DATASET:
━━━━━━━━━━
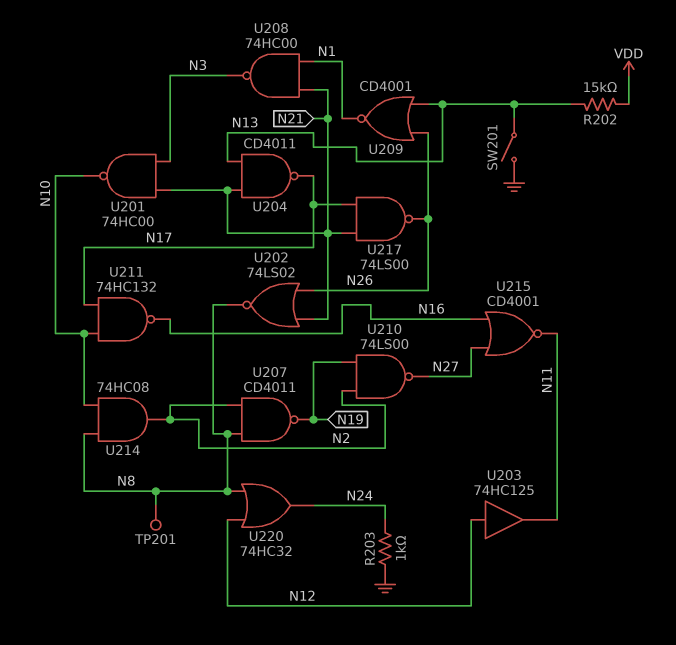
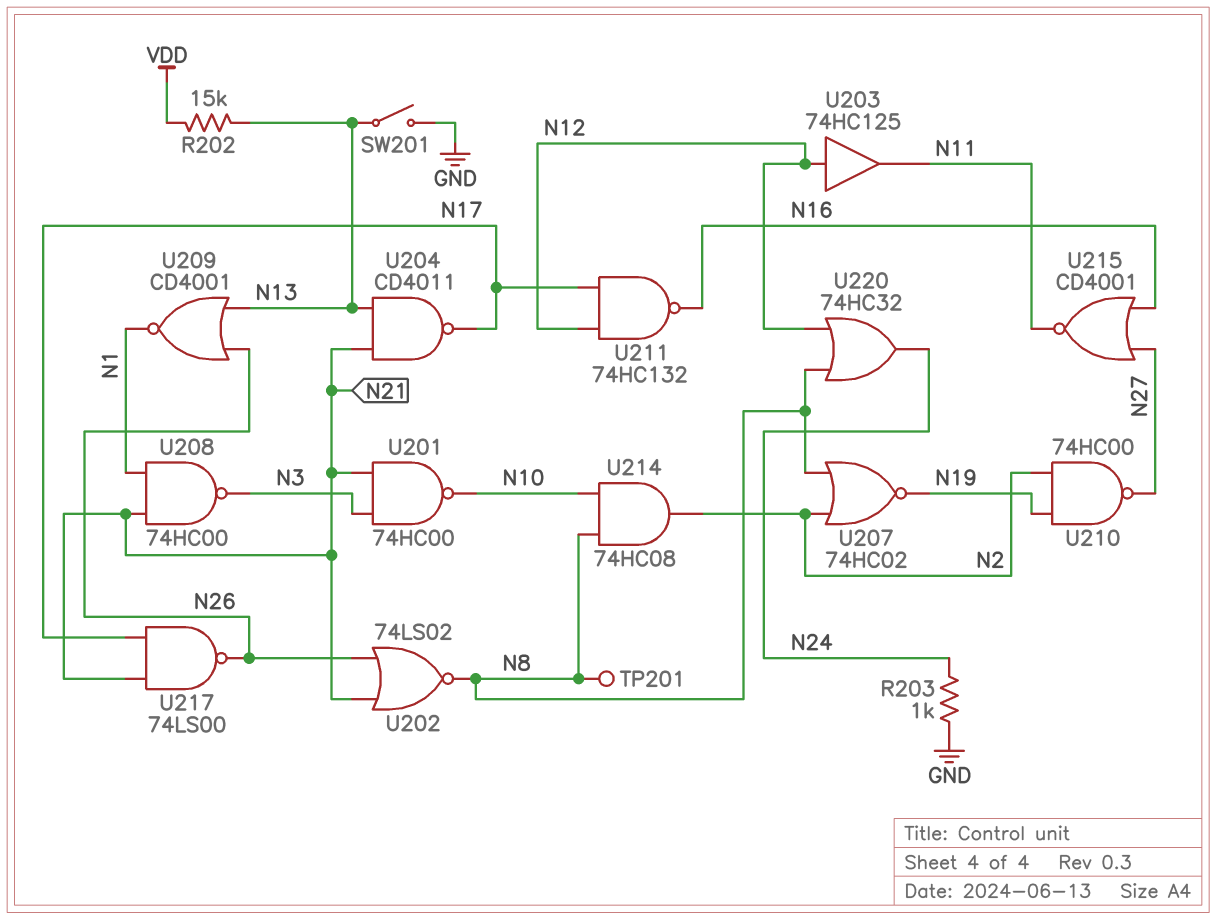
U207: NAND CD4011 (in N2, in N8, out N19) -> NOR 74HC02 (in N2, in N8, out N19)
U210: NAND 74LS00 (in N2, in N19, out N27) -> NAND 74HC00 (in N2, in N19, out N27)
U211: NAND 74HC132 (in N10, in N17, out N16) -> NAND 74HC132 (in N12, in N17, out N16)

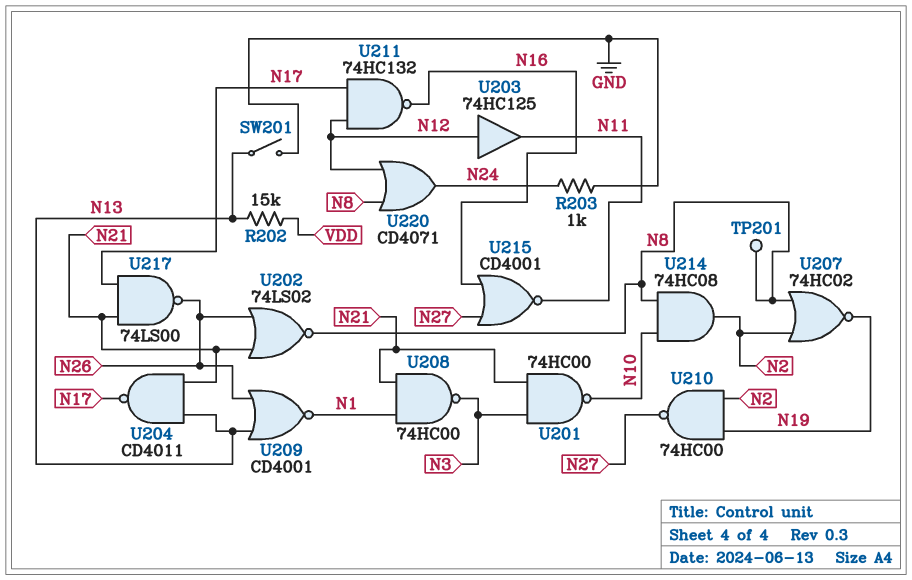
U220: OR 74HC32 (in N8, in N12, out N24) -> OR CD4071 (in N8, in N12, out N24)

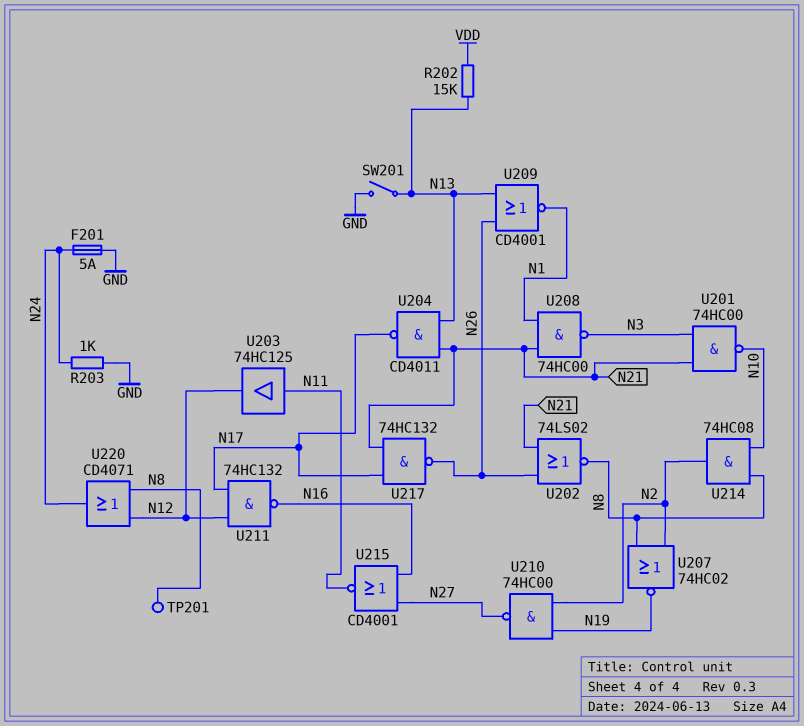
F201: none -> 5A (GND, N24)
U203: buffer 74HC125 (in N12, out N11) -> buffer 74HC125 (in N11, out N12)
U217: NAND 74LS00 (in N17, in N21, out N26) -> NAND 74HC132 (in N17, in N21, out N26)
━━━━━━━━━━
BRIEF: Only the count is wanted. Count the lines of the data above that include the string "NAND".

RESULT BELOW: 4